* TASK DIRECTIONS *
Read through the listing, and wherever a line holds the word "cone", return it.

== RECORDS PROVIDED

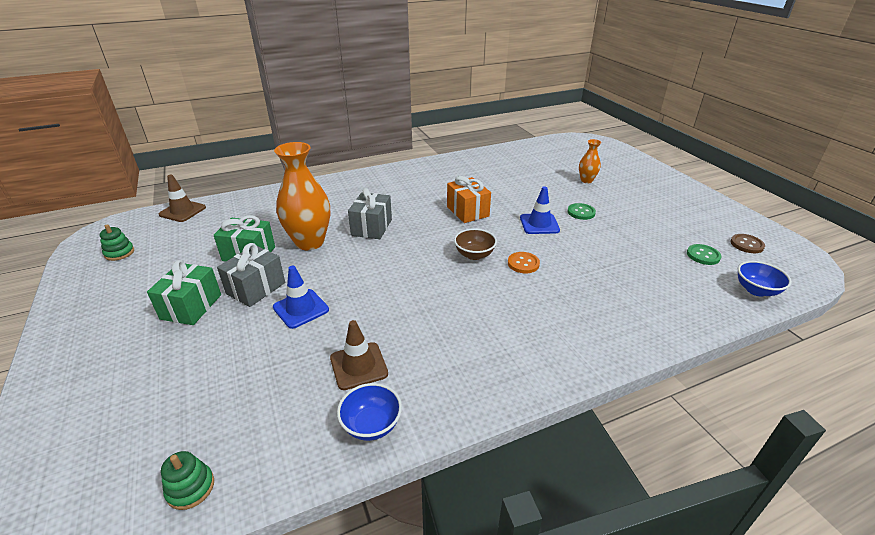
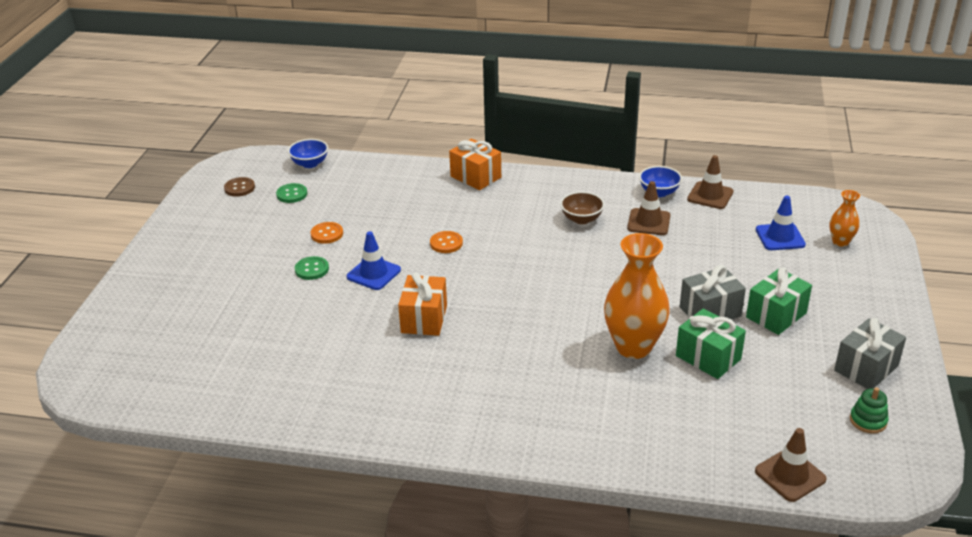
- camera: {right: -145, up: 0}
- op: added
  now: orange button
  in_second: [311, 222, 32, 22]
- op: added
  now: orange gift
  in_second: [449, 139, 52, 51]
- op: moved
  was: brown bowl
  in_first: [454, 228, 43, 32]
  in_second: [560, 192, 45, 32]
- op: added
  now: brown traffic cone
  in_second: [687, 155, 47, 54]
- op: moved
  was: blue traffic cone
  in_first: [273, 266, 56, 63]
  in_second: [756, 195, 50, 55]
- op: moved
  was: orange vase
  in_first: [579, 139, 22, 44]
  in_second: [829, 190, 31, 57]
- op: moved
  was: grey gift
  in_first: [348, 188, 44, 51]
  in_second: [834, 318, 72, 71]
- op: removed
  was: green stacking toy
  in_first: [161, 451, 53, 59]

====

* WORKED SOLUTION *
  now: brown traffic cone
  was: blue traffic cone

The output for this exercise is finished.